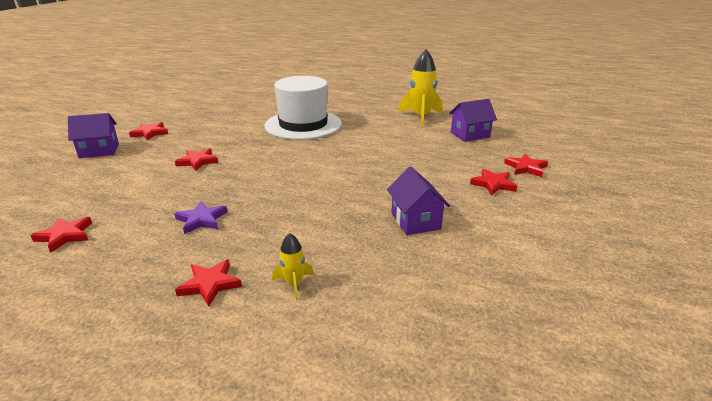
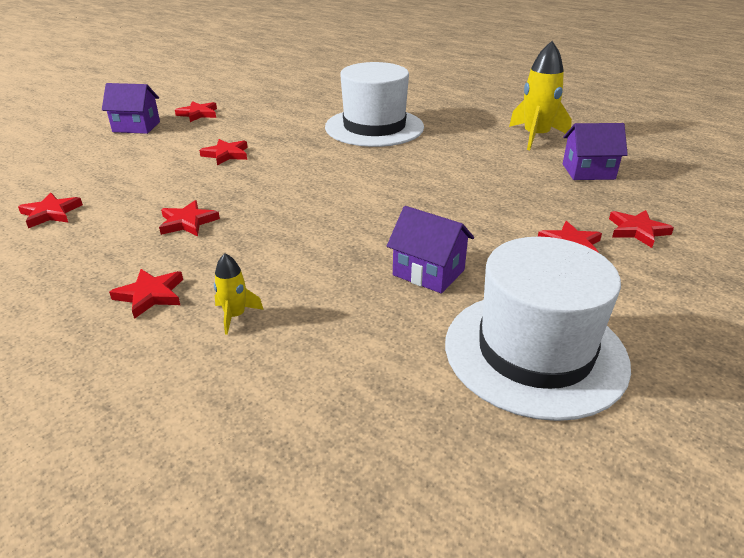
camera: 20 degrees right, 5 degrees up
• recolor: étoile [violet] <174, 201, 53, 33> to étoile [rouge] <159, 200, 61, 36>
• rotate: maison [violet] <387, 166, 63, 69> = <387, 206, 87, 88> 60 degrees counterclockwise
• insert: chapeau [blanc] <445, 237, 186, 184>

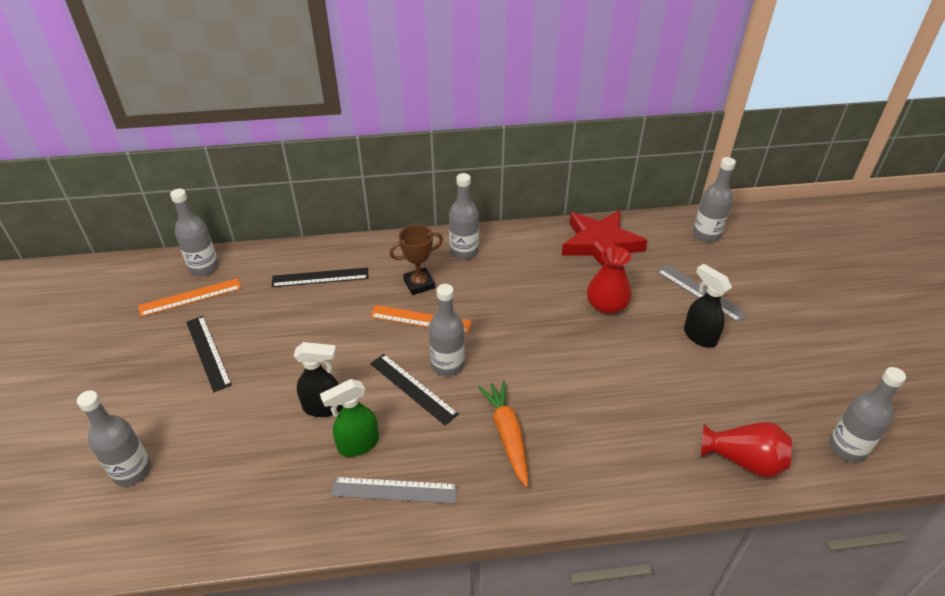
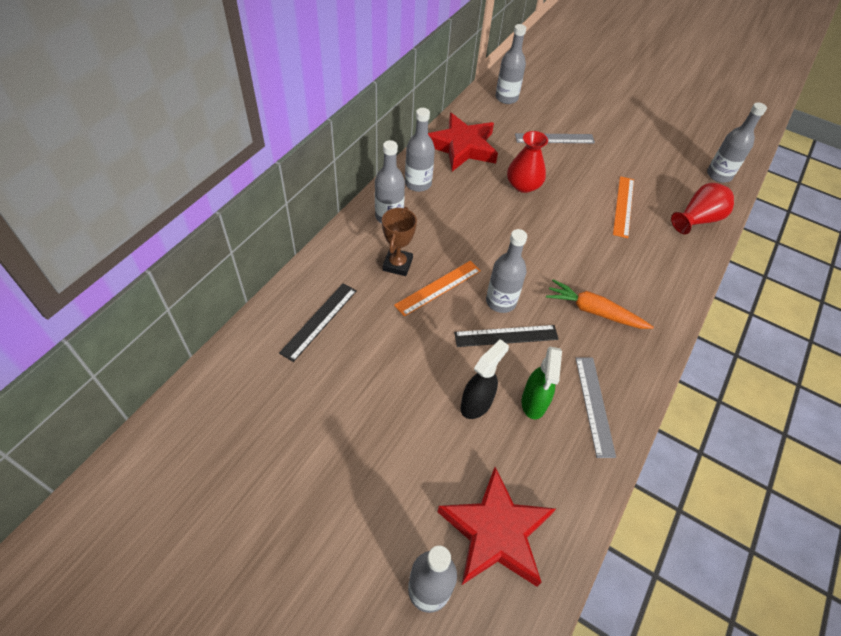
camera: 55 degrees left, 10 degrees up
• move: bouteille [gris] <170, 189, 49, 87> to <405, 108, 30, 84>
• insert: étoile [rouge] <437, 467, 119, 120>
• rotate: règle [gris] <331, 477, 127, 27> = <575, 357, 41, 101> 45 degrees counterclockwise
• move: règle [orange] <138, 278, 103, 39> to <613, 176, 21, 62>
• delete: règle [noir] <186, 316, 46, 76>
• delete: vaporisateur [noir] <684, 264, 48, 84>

WHAT YOU HAVE TO DO | List each line of the entries that holds the string "camera".

TASK SOLUTION |
camera: 20 degrees right, 5 degrees up
camera: 55 degrees left, 10 degrees up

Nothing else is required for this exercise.